Output every line below as it stands, dropping only the images.

======== INPUT MATERIAL ========

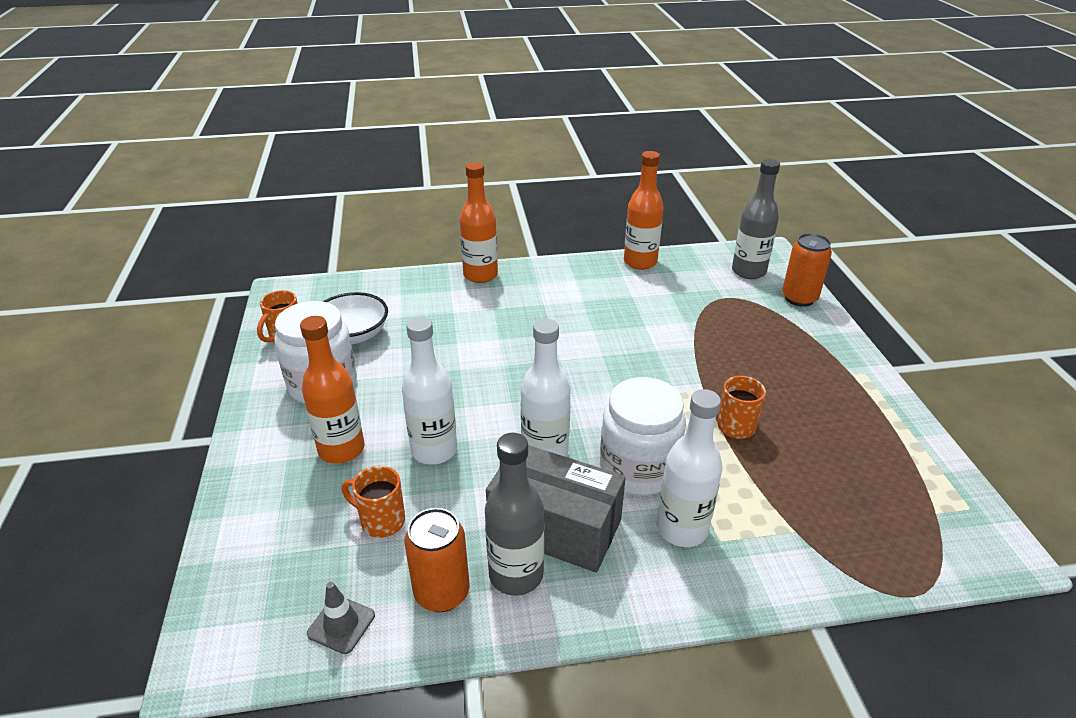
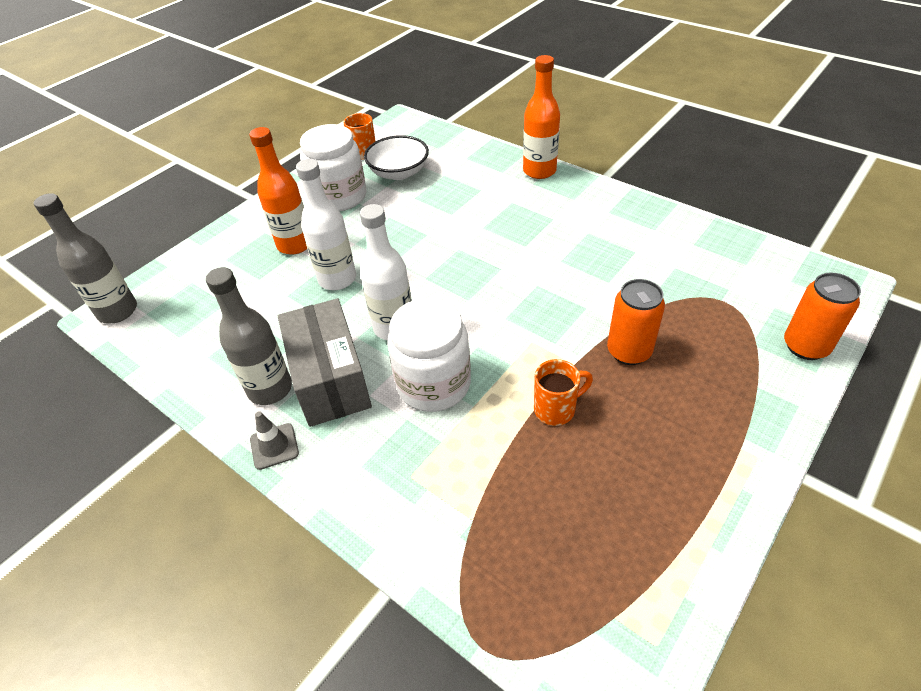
camera: 50 degrees right, 10 degrees up
grey traffic cone [307,582,375,654] -> grey traffic cone moved to [250,411,299,470]
orange mug [342,466,405,538] -> none
orange can [404,508,470,612] -> orange can moved to [607,279,665,365]
orange bottle [624,151,664,270] -> none
white bottle [657,389,723,547] -> none
grey bottle [732,159,780,279] -> grey bottle moved to [34,193,137,323]

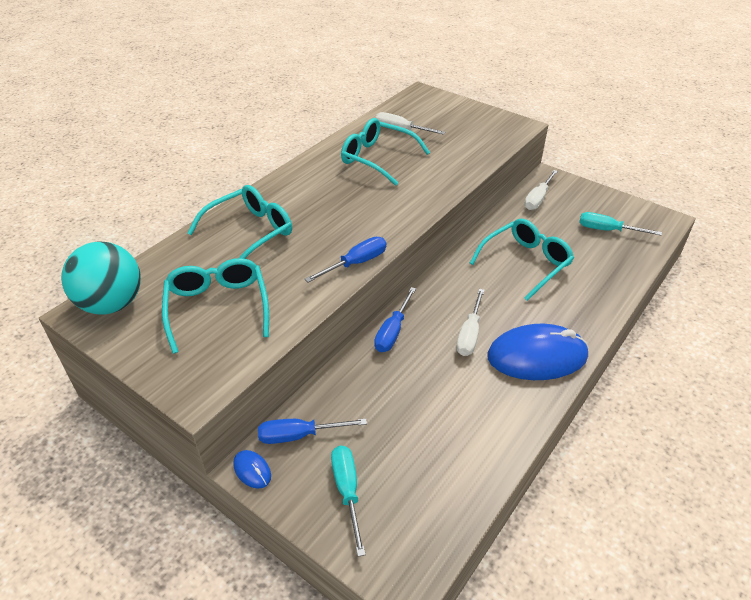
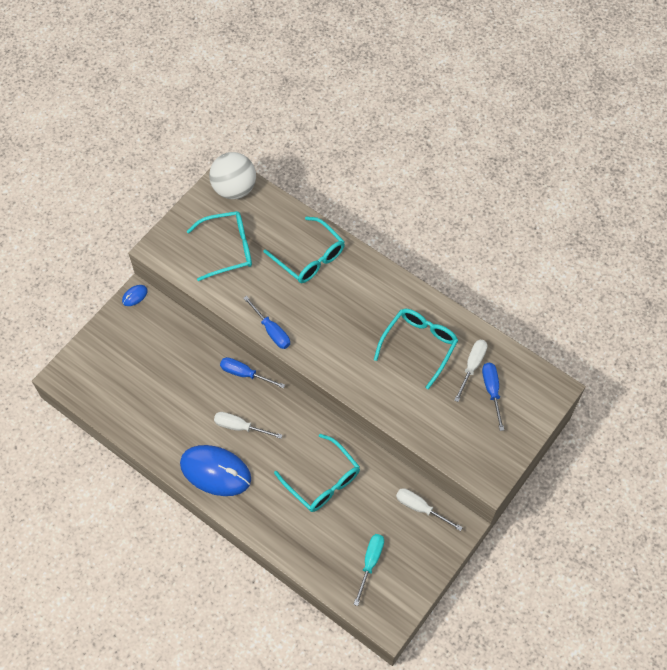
camera: 90 degrees right, 20 degrees up
turquoise ball [61,242,141,314] -> white ball [209,152,256,199]
blue screwdriver [258,419,367,444] -> blue screwdriver moved to [482,363,504,431]
turquoise screwdriver [331,446,366,557] -> none
blue mouse [487,324,589,380] -> blue mouse turned 60 degrees counterclockwise [180,445,251,496]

========

EXERCISE OUTPUT:
camera: 50 degrees right, 10 degrees up
grey traffic cone [307,582,375,654] -> grey traffic cone moved to [250,411,299,470]
orange mug [342,466,405,538] -> none
orange can [404,508,470,612] -> orange can moved to [607,279,665,365]
orange bottle [624,151,664,270] -> none
white bottle [657,389,723,547] -> none
grey bottle [732,159,780,279] -> grey bottle moved to [34,193,137,323]

camera: 90 degrees right, 20 degrees up
turquoise ball [61,242,141,314] -> white ball [209,152,256,199]
blue screwdriver [258,419,367,444] -> blue screwdriver moved to [482,363,504,431]
turquoise screwdriver [331,446,366,557] -> none
blue mouse [487,324,589,380] -> blue mouse turned 60 degrees counterclockwise [180,445,251,496]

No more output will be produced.